= Information provided =
[Begin]

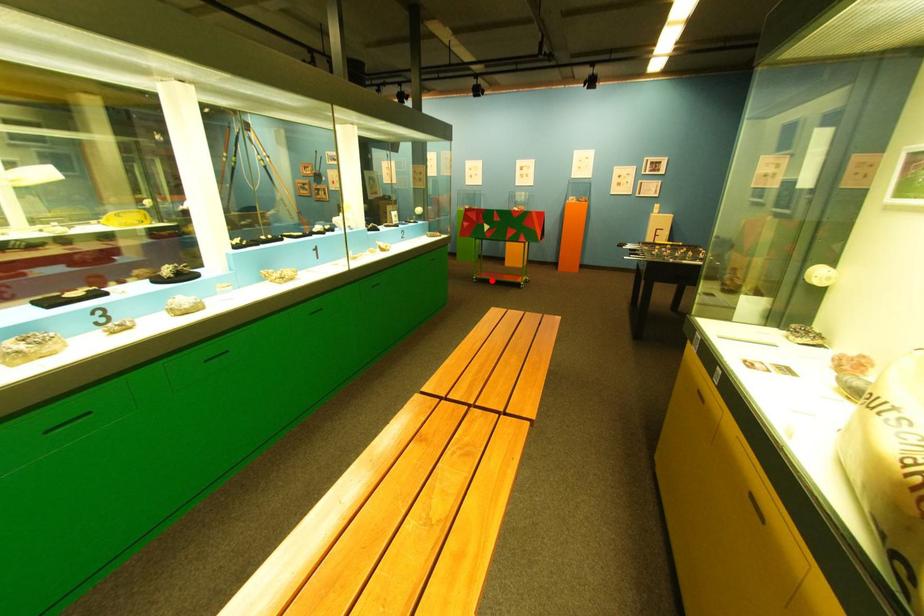
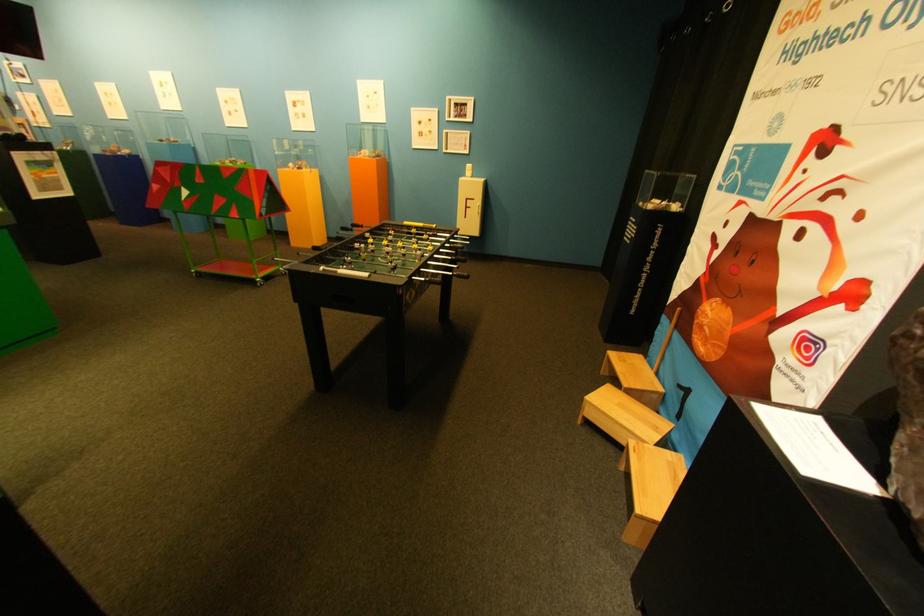
Question: I am providing you with two images of the same scene from different viewpoints. In image1, a red point is highlighted. Considering the same 3D point in image2, which of the following is correct?

Choices:
 (A) It is closer
 (B) It is farther

Answer: (A)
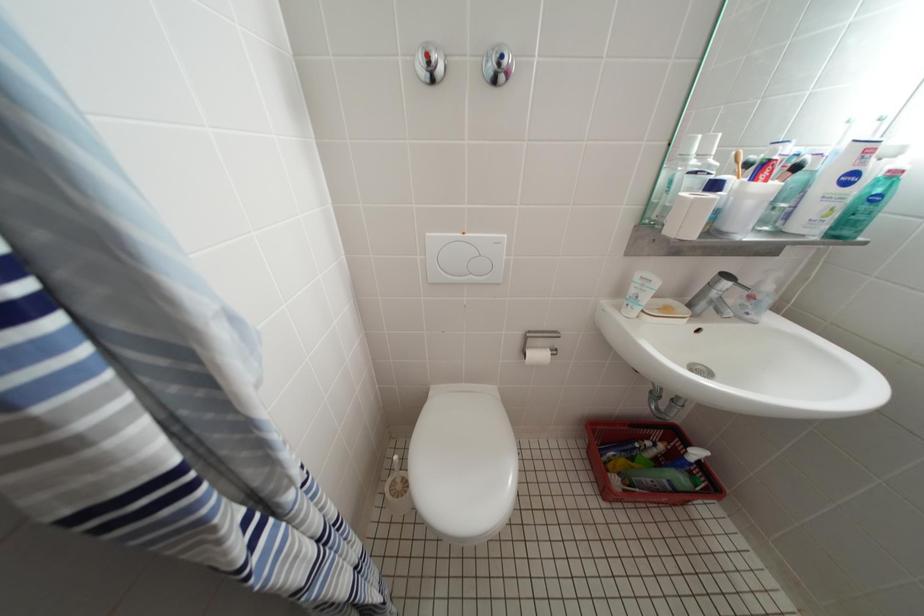
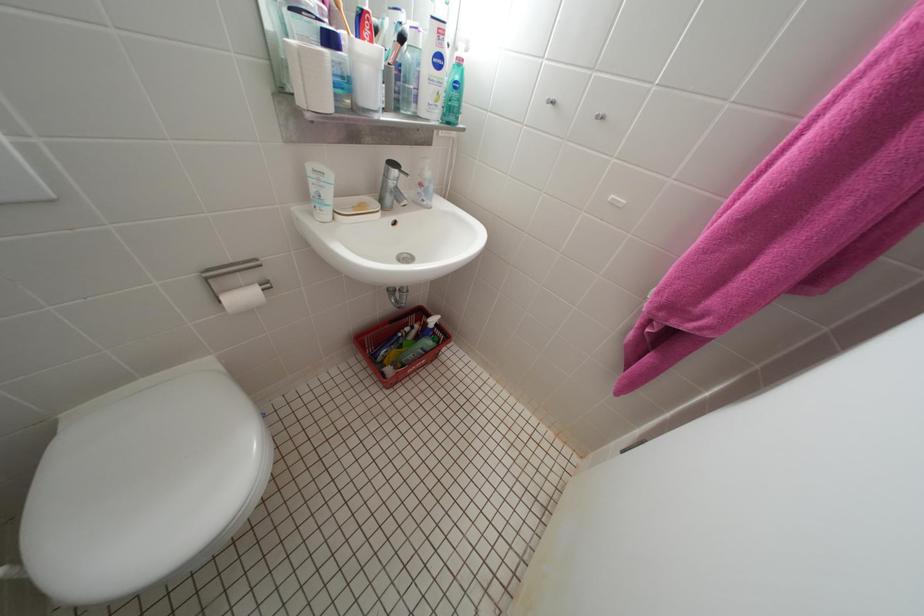
Based on the photo, the first image is from the beginning of the video and the second image is from the end. How did the camera likely rotate when shooting the video?

The rotation direction of the camera is right-down.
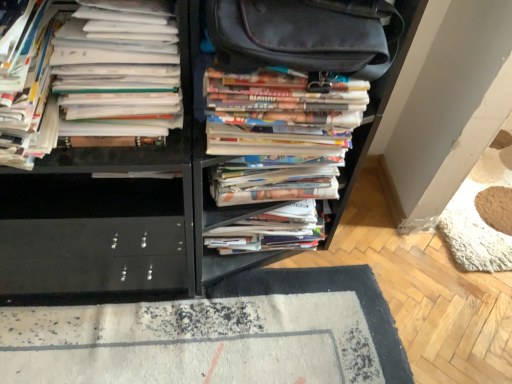
Question: Considering the relative positions of multicolored paper stack at center, placed as the 1th book when sorted from right to left, and white paper stack at left, arranged as the second book when viewed from the left, in the image provided, is multicolored paper stack at center, placed as the 1th book when sorted from right to left, to the left or to the right of white paper stack at left, arranged as the second book when viewed from the left,?

Choices:
 (A) left
 (B) right

Answer: (B)

Question: In terms of size, does multicolored paper stack at center, placed as the 1th book when sorted from right to left, appear bigger or smaller than white paper stack at left, arranged as the second book when viewed from the left?

Choices:
 (A) small
 (B) big

Answer: (A)

Question: Which object is the closest to the white paper stack at center, which appears as the third book when viewed from the left?

Choices:
 (A) white paper stack at left, which is the third book in right-to-left order
 (B) white paper stack at left, which is the first book in left-to-right order
 (C) multicolored paper stack at center, acting as the fourth book starting from the left

Answer: (C)

Question: Which of these objects is positioned closest to the white paper stack at center, which appears as the third book when viewed from the left?

Choices:
 (A) white paper stack at left, which is the third book in right-to-left order
 (B) white paper stack at left, which is the first book in left-to-right order
 (C) multicolored paper stack at center, acting as the fourth book starting from the left

Answer: (C)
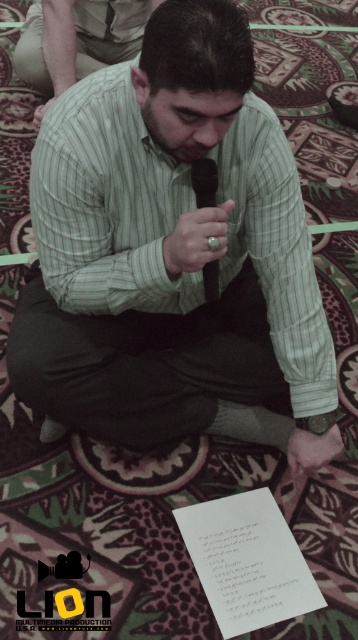
You are a fashion designer observing a man in a scene. You notice the green striped shirt at center and the black silk tie at center. Which clothing item is positioned higher on his body?

The green striped shirt at center is taller than the black silk tie at center, so the green striped shirt at center is positioned higher on his body.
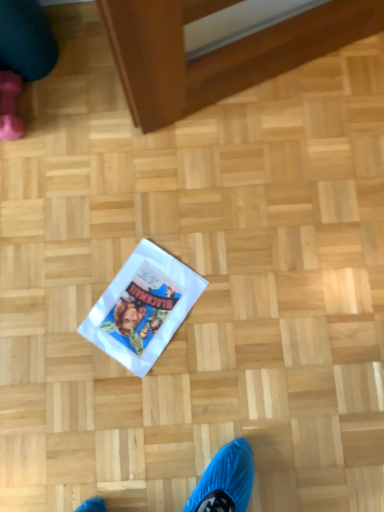
This screenshot has width=384, height=512. I want to click on free space above white paper flyer at center (from a real-world perspective), so click(147, 305).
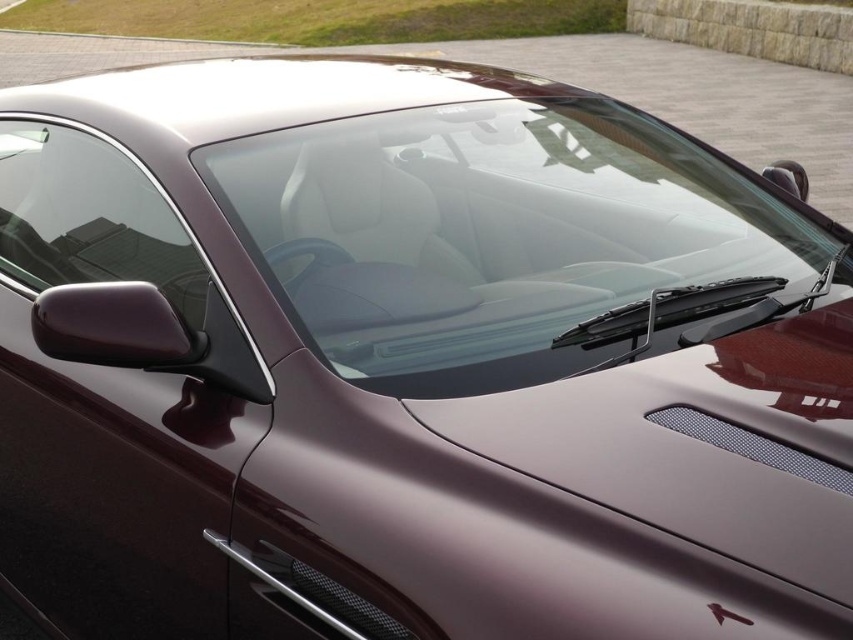
Question: Which point is closer to the camera taking this photo?

Choices:
 (A) (26, 166)
 (B) (80, 36)

Answer: (A)

Question: Does transparent glass windshield at center have a greater width compared to transparent glass windshield at upper left?

Choices:
 (A) yes
 (B) no

Answer: (A)

Question: Does transparent glass windshield at center come behind transparent glass windshield at upper left?

Choices:
 (A) no
 (B) yes

Answer: (A)

Question: Which object is the closest to the transparent glass windshield at upper left?

Choices:
 (A) glossy brown car at upper center
 (B) transparent glass windshield at center

Answer: (B)

Question: Which point appears closest to the camera in this image?

Choices:
 (A) (9, 186)
 (B) (740, 132)
 (C) (654, 188)

Answer: (C)

Question: Is transparent glass windshield at center bigger than glossy brown car at upper center?

Choices:
 (A) yes
 (B) no

Answer: (B)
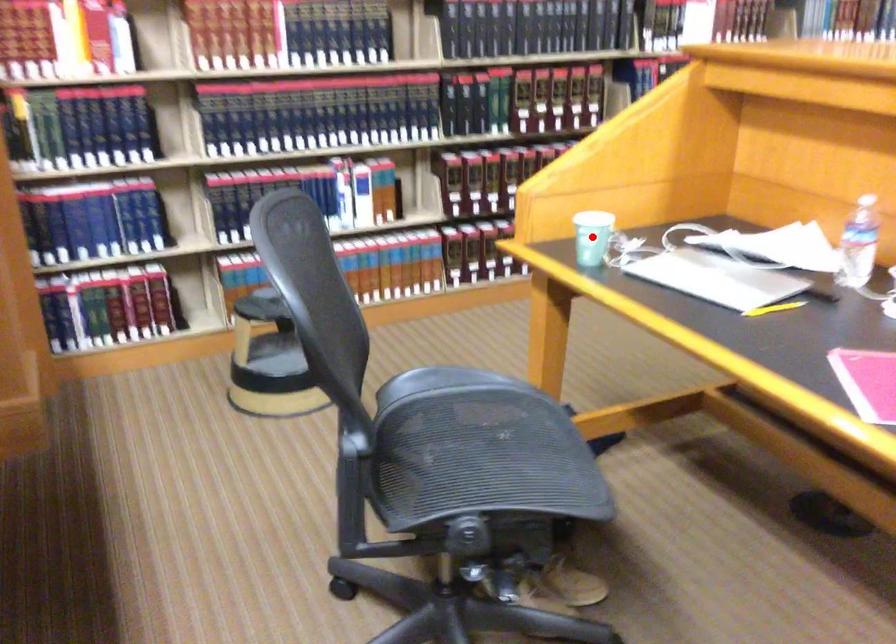
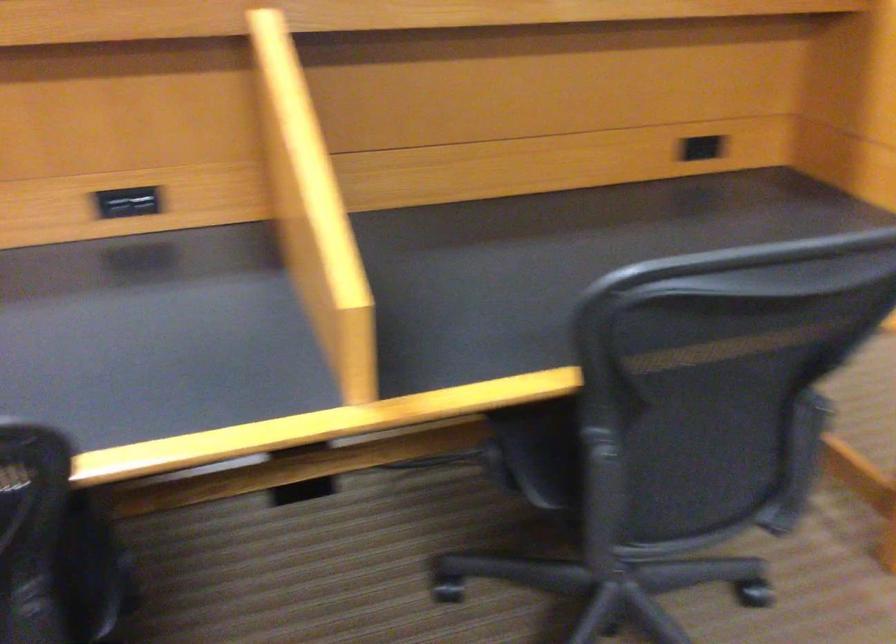
Question: I am providing you with two images of the same scene from different viewpoints. A red point is marked on the first image. Is the red point's position out of view in image 2?

Choices:
 (A) Yes
 (B) No

Answer: (A)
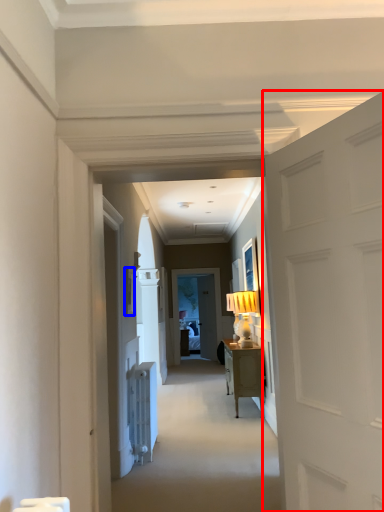
Question: Among these objects, which one is farthest to the camera, door (highlighted by a red box) or picture frame (highlighted by a blue box)?

Choices:
 (A) door
 (B) picture frame

Answer: (B)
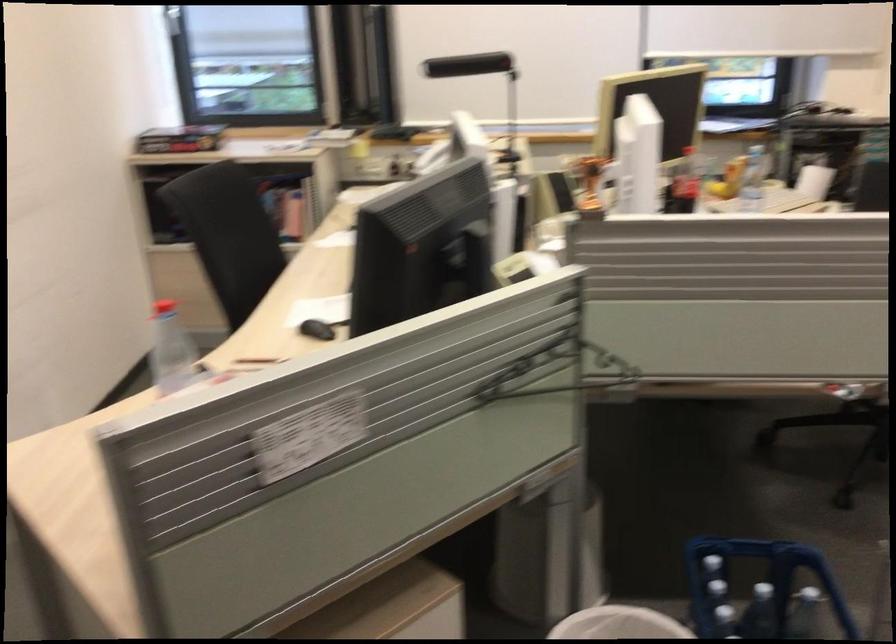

[End]

= Given problem =
Change every "paper stack" in the items above to "paper pile", keeping all other text the same, and give the items again without the pictures.

= Output of the task =
Question: I am providing you with two images of the same scene from different viewpoints. In image1, a red point is highlighted. Considering the same 3D point in image2, which of the following is correct?

Choices:
 (A) It is closer
 (B) It is farther

Answer: (A)
Based on the photo, the first image is from the beginning of the video and the second image is from the end. How did the camera likely rotate when shooting the video?

The rotation direction of the camera is right-down.
Question: Considering the relative positions of multicolored paper pile at center, placed as the 1th book when sorted from right to left, and white paper pile at left, arranged as the second book when viewed from the left, in the image provided, is multicolored paper pile at center, placed as the 1th book when sorted from right to left, to the left or to the right of white paper pile at left, arranged as the second book when viewed from the left,?

Choices:
 (A) left
 (B) right

Answer: (B)

Question: In terms of size, does multicolored paper pile at center, placed as the 1th book when sorted from right to left, appear bigger or smaller than white paper pile at left, arranged as the second book when viewed from the left?

Choices:
 (A) small
 (B) big

Answer: (A)

Question: Which object is the closest to the white paper pile at center, which appears as the third book when viewed from the left?

Choices:
 (A) white paper pile at left, which is the third book in right-to-left order
 (B) white paper pile at left, which is the first book in left-to-right order
 (C) multicolored paper pile at center, acting as the fourth book starting from the left

Answer: (C)

Question: Which of these objects is positioned closest to the white paper pile at center, which appears as the third book when viewed from the left?

Choices:
 (A) white paper pile at left, which is the third book in right-to-left order
 (B) white paper pile at left, which is the first book in left-to-right order
 (C) multicolored paper pile at center, acting as the fourth book starting from the left

Answer: (C)
You are a fashion designer observing a man in a scene. You notice the green striped shirt at center and the black silk tie at center. Which clothing item is positioned higher on his body?

The green striped shirt at center is taller than the black silk tie at center, so the green striped shirt at center is positioned higher on his body.
This screenshot has width=384, height=512. I want to click on free space above white paper flyer at center (from a real-world perspective), so click(147, 305).
Question: Which point is closer to the camera taking this photo?

Choices:
 (A) (26, 166)
 (B) (80, 36)

Answer: (A)

Question: Does transparent glass windshield at center have a greater width compared to transparent glass windshield at upper left?

Choices:
 (A) yes
 (B) no

Answer: (A)

Question: Does transparent glass windshield at center come behind transparent glass windshield at upper left?

Choices:
 (A) no
 (B) yes

Answer: (A)

Question: Which object is the closest to the transparent glass windshield at upper left?

Choices:
 (A) glossy brown car at upper center
 (B) transparent glass windshield at center

Answer: (B)

Question: Which point appears closest to the camera in this image?

Choices:
 (A) (9, 186)
 (B) (740, 132)
 (C) (654, 188)

Answer: (C)

Question: Is transparent glass windshield at center bigger than glossy brown car at upper center?

Choices:
 (A) yes
 (B) no

Answer: (B)
Question: I am providing you with two images of the same scene from different viewpoints. A red point is marked on the first image. Is the red point's position out of view in image 2?

Choices:
 (A) Yes
 (B) No

Answer: (A)
Question: Among these objects, which one is farthest to the camera, door (highlighted by a red box) or picture frame (highlighted by a blue box)?

Choices:
 (A) door
 (B) picture frame

Answer: (B)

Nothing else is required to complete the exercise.